ACTIVITY
Your task is to copy the lines of the data below from the line holding "grey bowl [534,133,592,174]" through the line holding "none -> blue traffic cone [232,197,273,245]", inclusive, exactly and with nothing added.

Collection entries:
--- START ---

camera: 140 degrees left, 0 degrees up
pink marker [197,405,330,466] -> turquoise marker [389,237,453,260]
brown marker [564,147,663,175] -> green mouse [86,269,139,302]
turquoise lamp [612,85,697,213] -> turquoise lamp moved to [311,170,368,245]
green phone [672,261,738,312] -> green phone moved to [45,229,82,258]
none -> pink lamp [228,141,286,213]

--- END ---
--- START ---

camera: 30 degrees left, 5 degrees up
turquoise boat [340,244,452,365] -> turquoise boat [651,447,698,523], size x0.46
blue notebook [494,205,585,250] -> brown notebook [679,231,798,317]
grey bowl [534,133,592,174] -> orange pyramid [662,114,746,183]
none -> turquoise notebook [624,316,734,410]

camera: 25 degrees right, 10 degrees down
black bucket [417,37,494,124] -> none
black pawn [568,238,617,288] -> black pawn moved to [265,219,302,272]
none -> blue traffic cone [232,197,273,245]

--- END ---
--- START ---

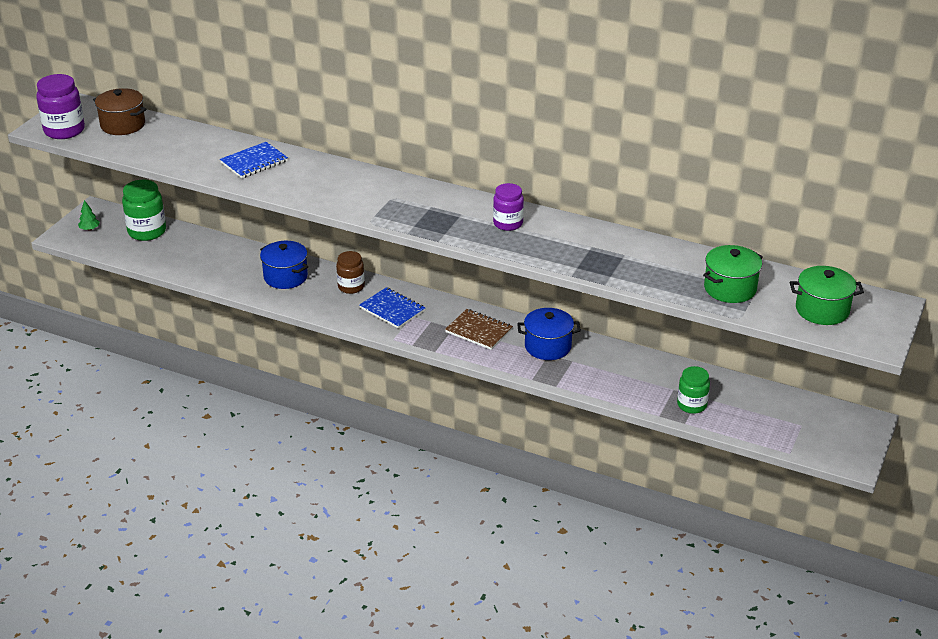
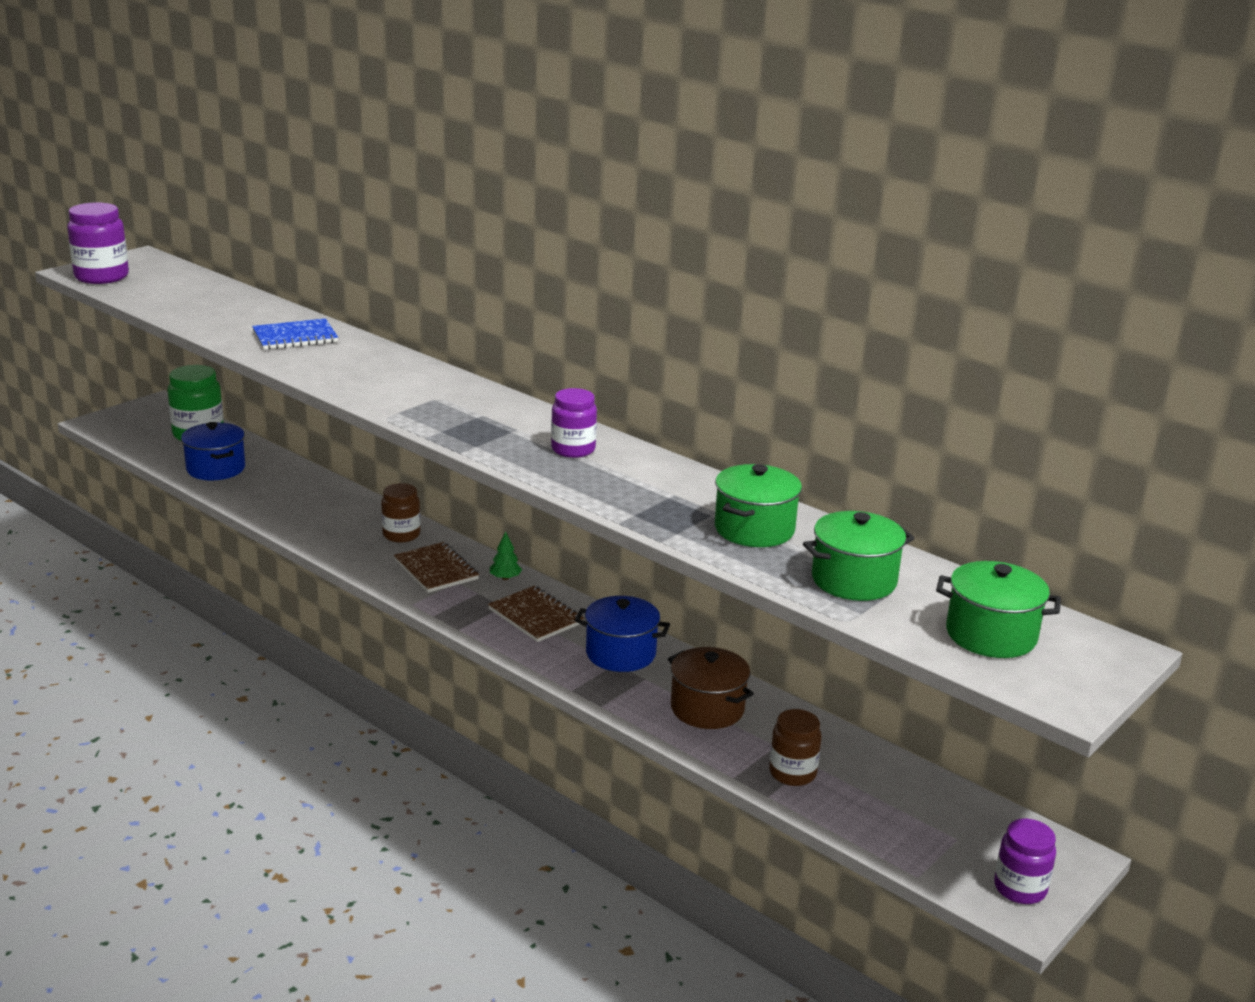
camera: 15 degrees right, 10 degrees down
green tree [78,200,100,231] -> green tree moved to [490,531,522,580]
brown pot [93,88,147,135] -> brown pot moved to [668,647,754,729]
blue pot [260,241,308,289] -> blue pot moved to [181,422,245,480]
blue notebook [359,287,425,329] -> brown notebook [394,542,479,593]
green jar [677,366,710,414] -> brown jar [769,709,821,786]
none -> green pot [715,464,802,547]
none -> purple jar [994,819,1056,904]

--- END ---

ANSWER BELOW
grey bowl [534,133,592,174] -> orange pyramid [662,114,746,183]
none -> turquoise notebook [624,316,734,410]

camera: 25 degrees right, 10 degrees down
black bucket [417,37,494,124] -> none
black pawn [568,238,617,288] -> black pawn moved to [265,219,302,272]
none -> blue traffic cone [232,197,273,245]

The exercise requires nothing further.